**Brief**: Hunt through the lines below for the string "apple" and copy each one that has it.

**Source data**:
▬▬▬▬▬▬

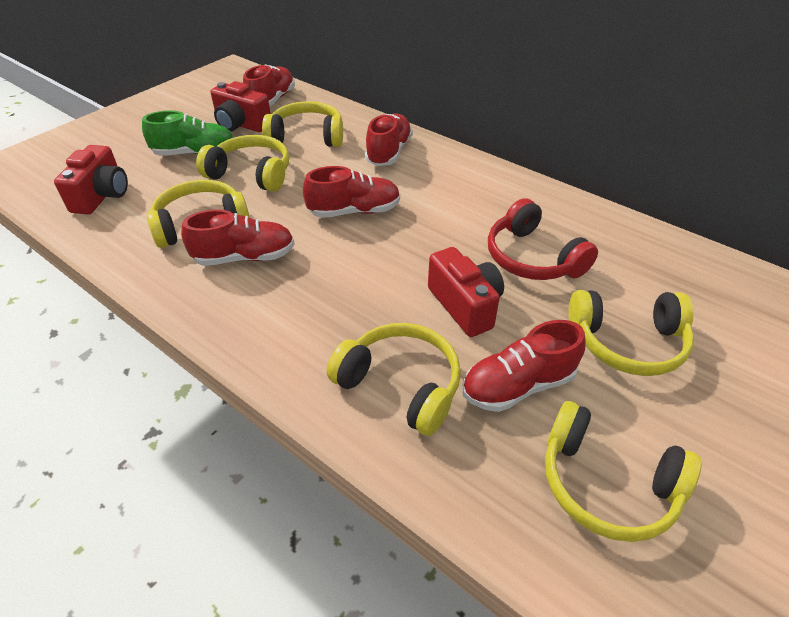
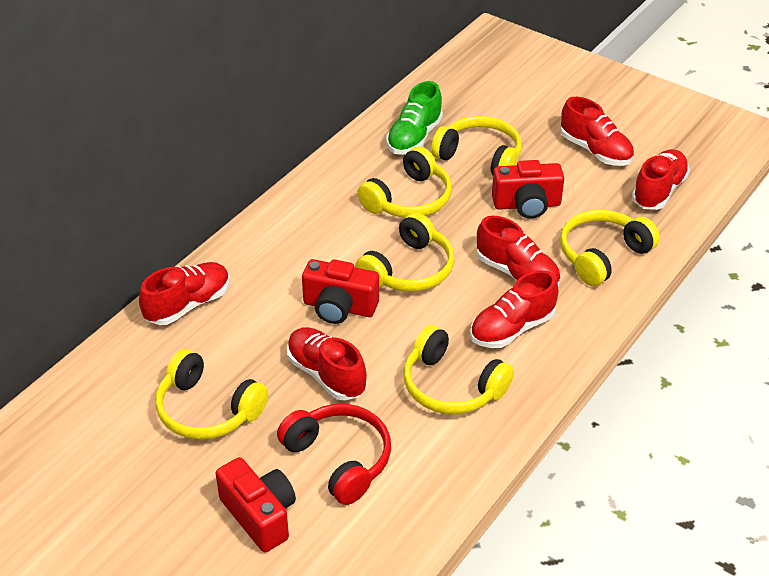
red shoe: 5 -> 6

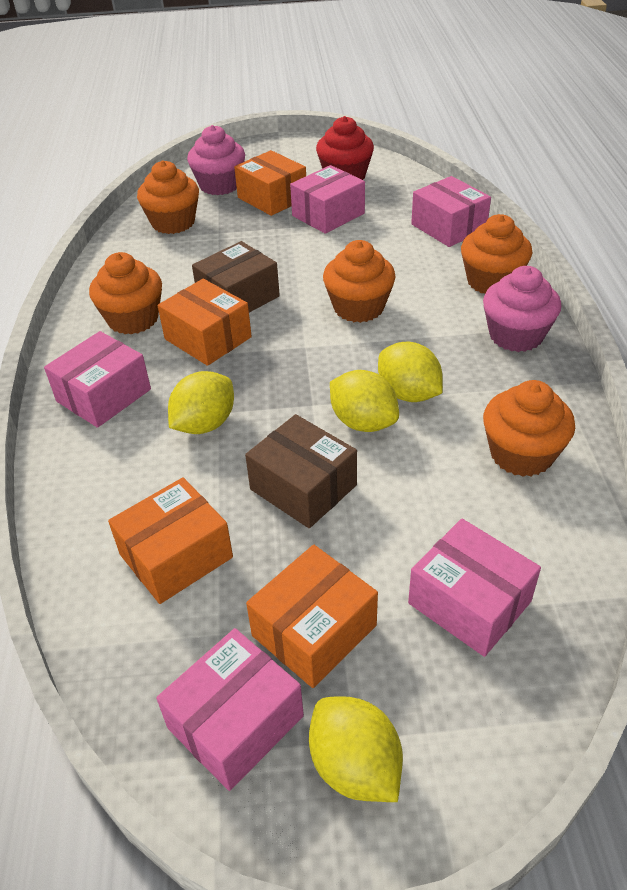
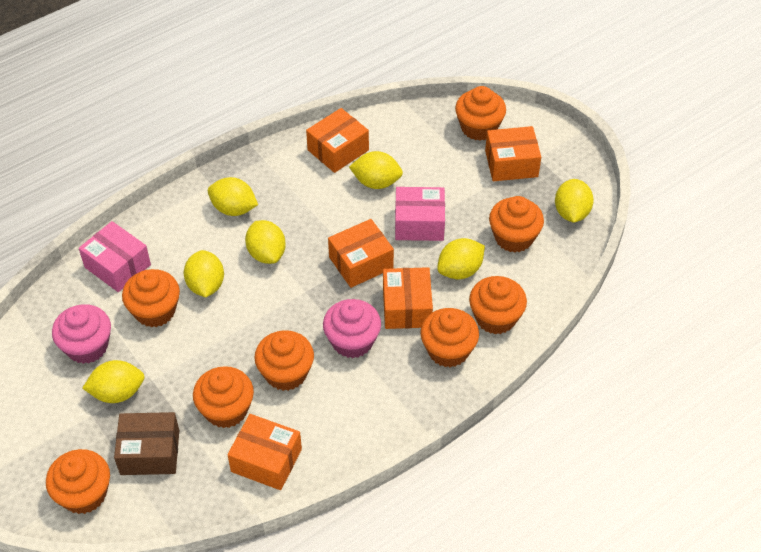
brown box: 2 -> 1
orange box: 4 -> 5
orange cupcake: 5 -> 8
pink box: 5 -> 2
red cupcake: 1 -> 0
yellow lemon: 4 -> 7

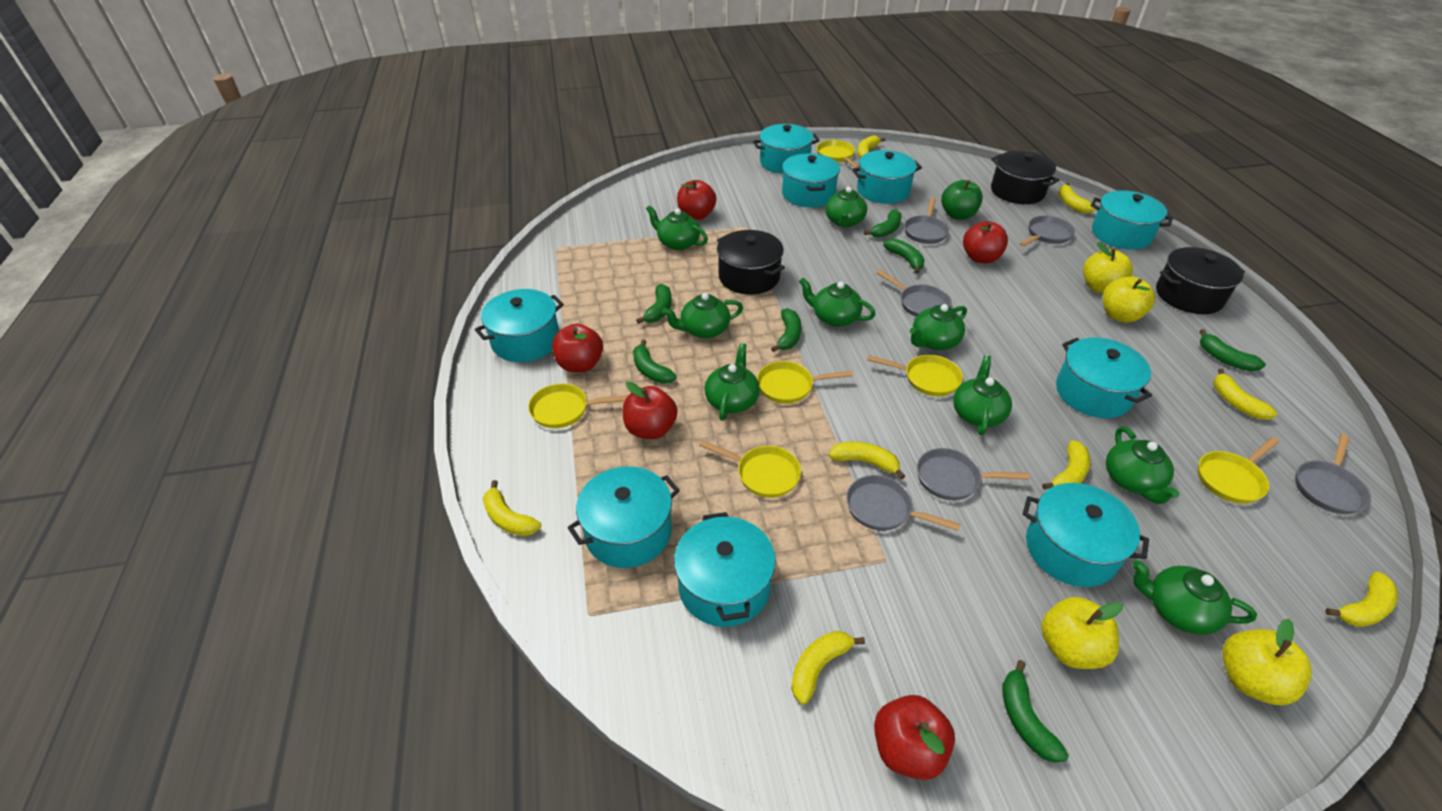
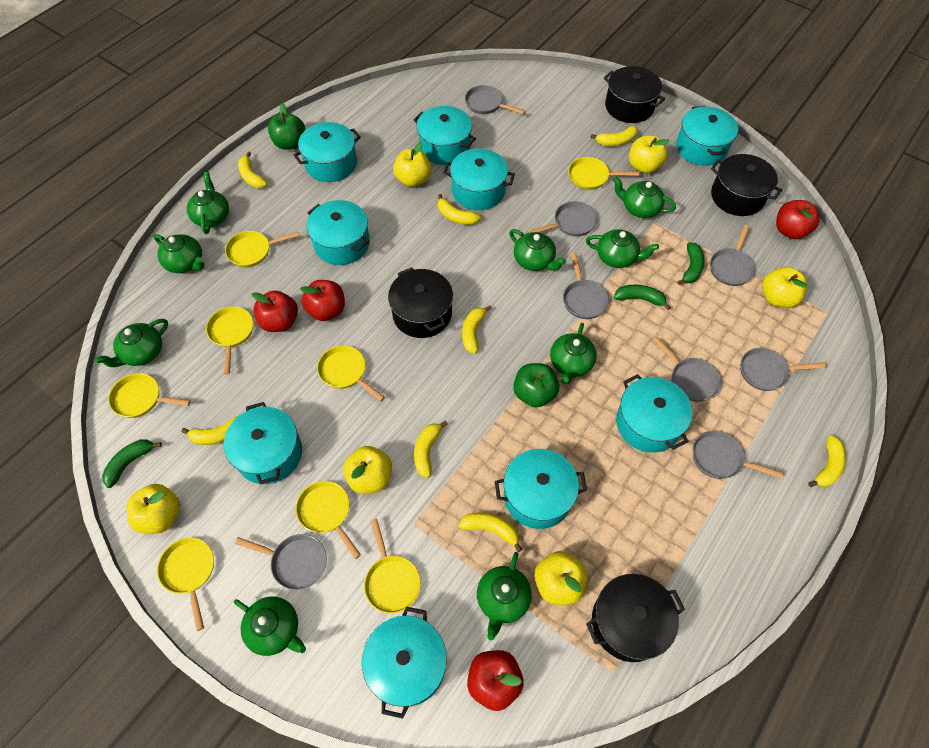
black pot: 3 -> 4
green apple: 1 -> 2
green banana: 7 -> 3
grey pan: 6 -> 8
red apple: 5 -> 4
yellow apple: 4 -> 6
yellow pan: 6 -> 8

▬▬▬▬▬▬

**Reply to the exercise**:
green apple: 1 -> 2
red apple: 5 -> 4
yellow apple: 4 -> 6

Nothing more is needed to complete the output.